Instructions for the task: In the entries below, how many lines hold the word "none"? Answer with the number only.
Records for this exercise Start Marker
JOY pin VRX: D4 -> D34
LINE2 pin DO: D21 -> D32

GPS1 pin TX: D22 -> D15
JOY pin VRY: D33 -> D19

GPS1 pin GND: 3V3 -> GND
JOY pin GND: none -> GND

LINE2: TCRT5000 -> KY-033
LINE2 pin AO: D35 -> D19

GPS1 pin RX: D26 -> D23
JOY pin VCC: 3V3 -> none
Records for this exercise End Marker
Completed exercise: 2